━━━ Extracted information

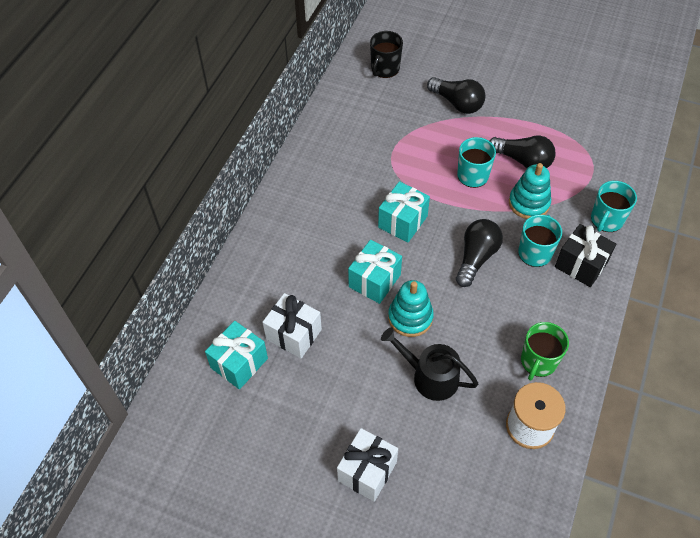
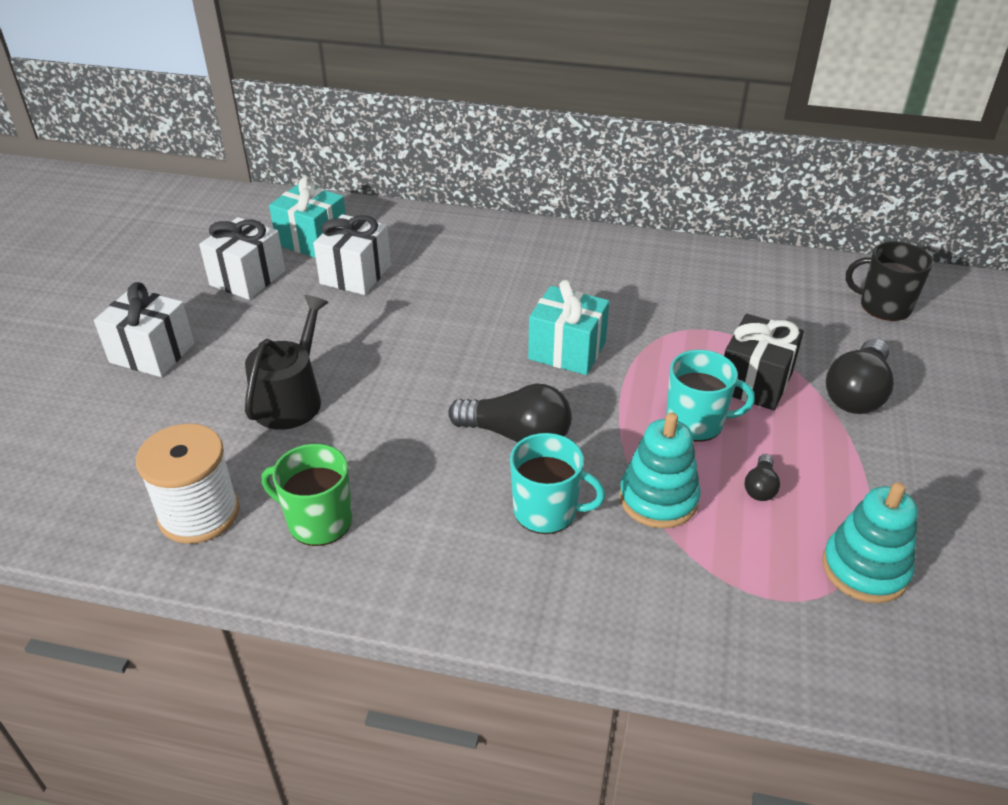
camera: 80 degrees right, 15 degrees down
(282, 409) = (248, 278): none -> white gift
(374, 281) = (451, 333): turquoise gift -> none
(410, 317) = (391, 372): turquoise stacking toy -> turquoise stacking toy (865, 569)
(523, 160) = (760, 487): black light bulb -> black light bulb, size x0.50
(581, 265) = (533, 579): black gift -> black gift (755, 382)
(606, 220) = (658, 622): turquoise mug -> none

━━━━━━

### Work task
Please output each line above exactly and omit all images.

### Solution to the exercise
camera: 80 degrees right, 15 degrees down
(282, 409) = (248, 278): none -> white gift
(374, 281) = (451, 333): turquoise gift -> none
(410, 317) = (391, 372): turquoise stacking toy -> turquoise stacking toy (865, 569)
(523, 160) = (760, 487): black light bulb -> black light bulb, size x0.50
(581, 265) = (533, 579): black gift -> black gift (755, 382)
(606, 220) = (658, 622): turquoise mug -> none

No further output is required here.